+++ Task input

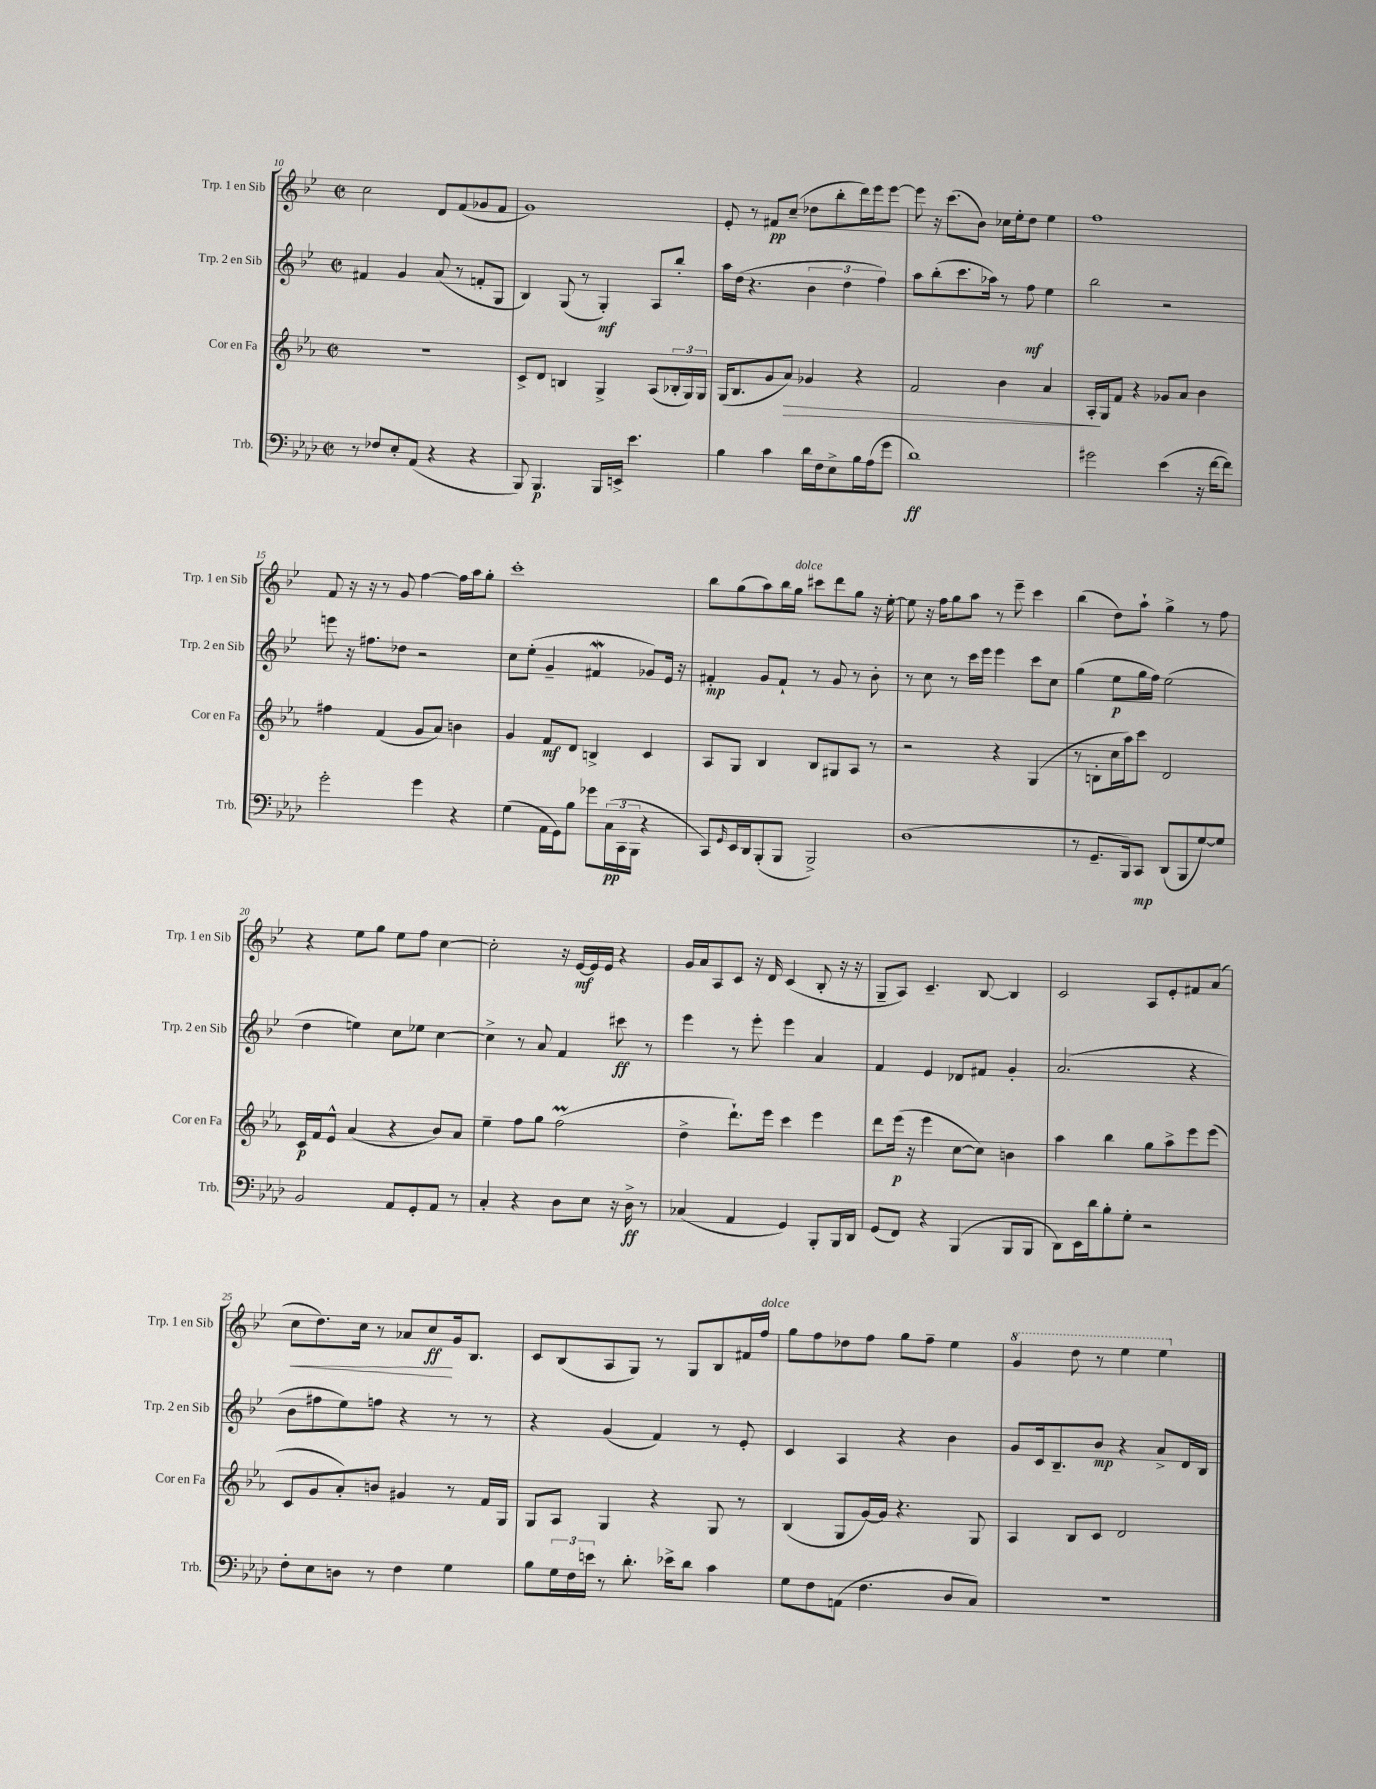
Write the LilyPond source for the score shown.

<<
\new StaffGroup <<
\new Staff = "s0" \with { instrumentName = "Trp. 1 en Sib" shortInstrumentName = "Trp. 1 en Sib" } {
    \clef treble \key bes \major \defaultTimeSignature \time 2/2
    c''2 d'8 f'8( ges'8 f'8 |
    g'1) |
    ees'8-. r8 fis'8\pp c''8--( des''8 bes''8-. d'''16) ees'''16 ees'''8~ |
    ees'''8 r16 c'''8.( bes'8) ces''16 ees''16-. d''8 ees''4 |
    f''1 |
    f'8 r16 r16 r8 g'8 f''4~ f''16 a''16 g''8-. |
    c'''1-. |
    bes''8 g''8( a''8) bes''16 g''16^\markup { \italic "dolce" } cis'''8 d'''8 g''8 r16 ees''16~-. |
    ees''8 r16 f''16 g''8 a''8 r8 ees'''8-- c'''4 |
    bes''4( d''8) a''8-! g''4-> r8 f''8 |
    r4 ees''8 g''8 ees''8 f''8 c''4~ |
    c''2-. r16 ees'16~\mf ees'16 ees'16 r4 |
    g'16 a'16 a8 c'8 r16 d'16 c'4( bes8-. r16 r16 |
    g8-- a8) c'4.-- bes8~ bes4 |
    c'2 a8 ees'8-. fis'8 a'8( |
    c''8\< d''8.) c''16 r8 aes'8 c''8\ff\! g'16 bes8. |
    c'8 bes8( a8 g8) r8 g8 bes8 fis'16 f''16^\markup { \italic "dolce" } |
    g''8 f''8 des''8 f''8 g''8 f''8-- ees''4 |
    \ottava #1 g''4 d'''8 r8 ees'''4 ees'''4 \ottava #0 \bar "|." |
}
\new Staff = "s1" \with { instrumentName = "Trp. 2 en Sib" shortInstrumentName = "Trp. 2 en Sib" } {
    \clef treble \key bes \major \defaultTimeSignature \time 2/2
    fis'4 g'4 a'8( r8 f'8-. g8 |
    bes4) g8( r8 g4-.\mf) a8 bes''8-. |
    a''16 d''16( r4. \tuplet 3/2 { bes'4 d''4 f''4) } |
    a''8 bes''8-.( c'''8. aes''16) r8 f''8\mf ees''4 |
    bes''2 r2 |
    e'''8 r16 fis''8. des''8 r2 |
    c''8 ees''8-.( g'4-- fis'4\mordent ges'8) ees'16 r16 |
    fis'4-.\mp g'8 fis'8-! r8 g'8 r8 bes'8-. |
    r8 c''8 r8 c'''16 ees'''16 ees'''4 c'''8 c''8 |
    g''4( ees''8\p g''16 f''16) ees''2( |
    d''4 e''4) c''8 ees''8 c''4~ |
    c''4-> r8 a'8 f'4 cis'''8\ff r8 |
    ees'''4 r8 ees'''8-. ees'''4 a'4 |
    f'4 ees'4 des'8 fis'8 g'4-. |
    a'2.( r4 |
    bes'8 fis''8 ees''8) f''8 r4 r8 r8 |
    r4 g'4( f'4) r8 ees'8-. |
    c'4 a4 r4 bes'4 |
    g'8 c'16 bes8.-- bes'8\mp r4 a'8-> d'16 bes16 \bar "|." |
}
\new Staff = "s2" \with { instrumentName = "Cor en Fa" shortInstrumentName = "Cor en Fa" } {
    \clef treble \key ees \major \defaultTimeSignature \time 2/2
    R1 |
    c'8-> d'8 b4 g4-> aes8( \tuplet 3/2 { bes16-. g16) g16 } |
    g16( bes8. g'8 aes'8\>) ges'4 r4 |
    f'2 bes'4 aes'4 |
    aes16-.\! g16 f'8 r4 ges'8 aes'8 bes'4 |
    fis''4 f'4( g'8 aes'8) b'4 |
    g'4 f'8\mf d'8 b4-> c'4 |
    aes8 g8 bes4 bes8 gis8 aes8 r8 |
    r2 r4 g4( |
    r8 b8-. c''16 aes''16) c'''8 d'2 |
    c'16\p f'16 ees'8-^ aes'4( r4 bes'8) aes'8 |
    ees''4-- f''8 g''8 f''2\prall( |
    d''4-> d'''8.-!) ees'''16 c'''4 ees'''4 |
    d'''8 ees'''16\p( r16 ees'''4 c''8~ c''8) b'4 |
    aes''4 bes''4 g''8 aes''8-> ees'''8 ees'''8( |
    c'8 g'8 aes'8-.) b'8 gis'4 r8 f'16 g16 |
    g8 aes8 g4 r4 g8 r8 |
    bes4( g8 g'16~) g'16 r4. g8 |
    aes4 bes8 c'8 d'2 \bar "|." |
}
\new Staff = "s3" \with { instrumentName = "Trb." shortInstrumentName = "Trb." } {
    \clef bass \key aes \major \defaultTimeSignature \time 2/2
    r8 fes8 ees8-. aes,8( r4 r4 |
    bes,,8) bes,,4.\p bes,,16 e,16-> ees'4. |
    bes4 c'4 des'16 f16 ees8-> bes16 aes16( g'8 |
    des'1\ff) |
    gis'2 ees'4( r16 f'16~ f'8) |
    g'2-. g'4 r4 |
    g4( aes,16 g,16) bes8 ges'8 \tuplet 3/2 { c16\pp( c,16 bes,,16 } r4 |
    c,8) \grace { g,16 } ees,16 des,16 bes,,8-.( bes,,8 bes,,2->) |
    des1( |
    r8 g,8.-- bes,,16) c,8\mp des,8( bes,,8 g8~) g8 |
    bes,2 aes,8 g,8-. aes,8 r8 |
    c4-. r4 des8 ees8 r16 des16->\ff r8 |
    ces4( aes,4 g,4) bes,,8-. bes,,16 des,16 |
    g,8( f,8) r4 bes,,4( bes,,8 bes,,8 |
    des,8) ees,16 des'16 bes8-. g8-. r2 |
    f8-. ees8 d8 r8 f4 g4 |
    bes8 \tuplet 3/2 { g16 f16 e'16 } r8 des'8.-. ees'16-> des'8 c'4 |
    g8 f8 a,8( f4. des8 c8) |
    R1 \bar "|." |
}
>>
>>
\layout { \context { \Score currentBarNumber = #10 } }
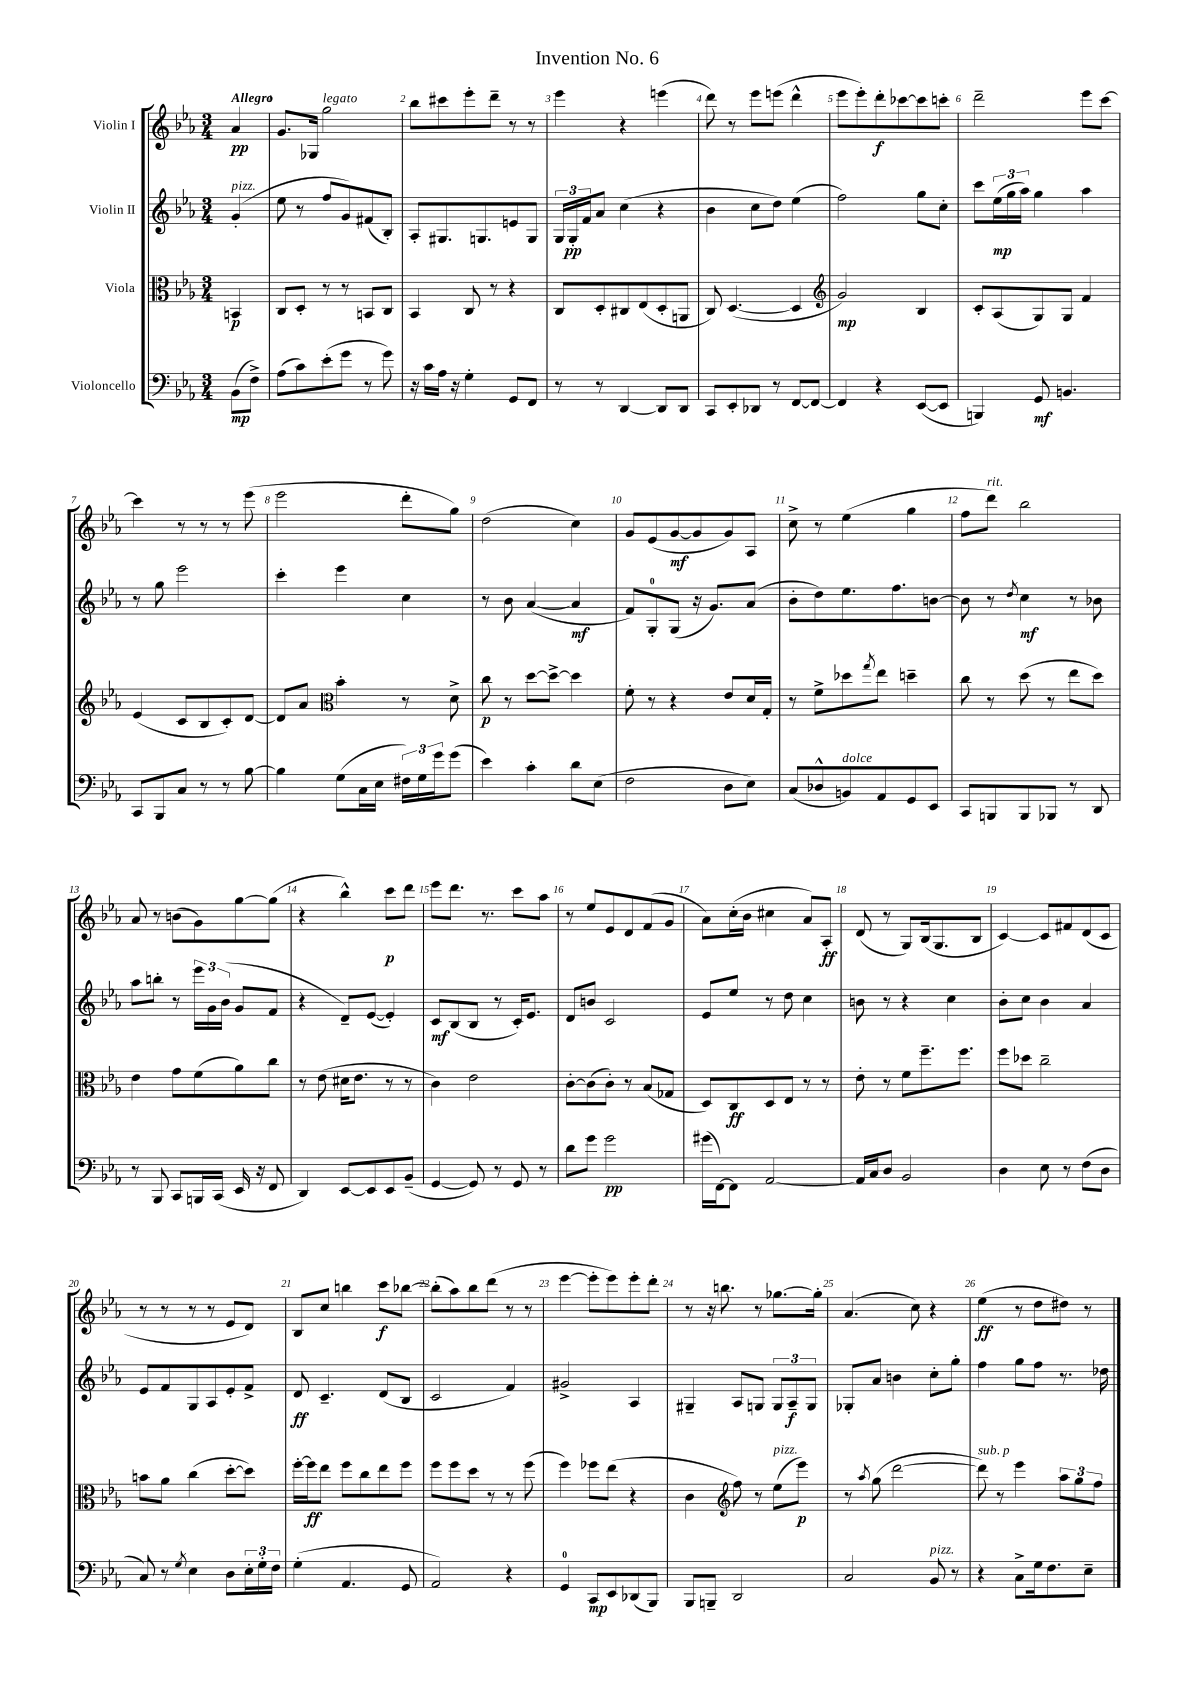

++++++

Given instruction — Pull out each line from the items above that contains the string "italic".

Task response —
    bes''8 g''8( a''8) bes''16 g''16^\markup { \italic "dolce" } cis'''8 d'''8 g''8 r16 ees''16~-. |
    c'8 bes8( a8 g8) r8 g8 bes8 fis'16 f''16^\markup { \italic "dolce" } |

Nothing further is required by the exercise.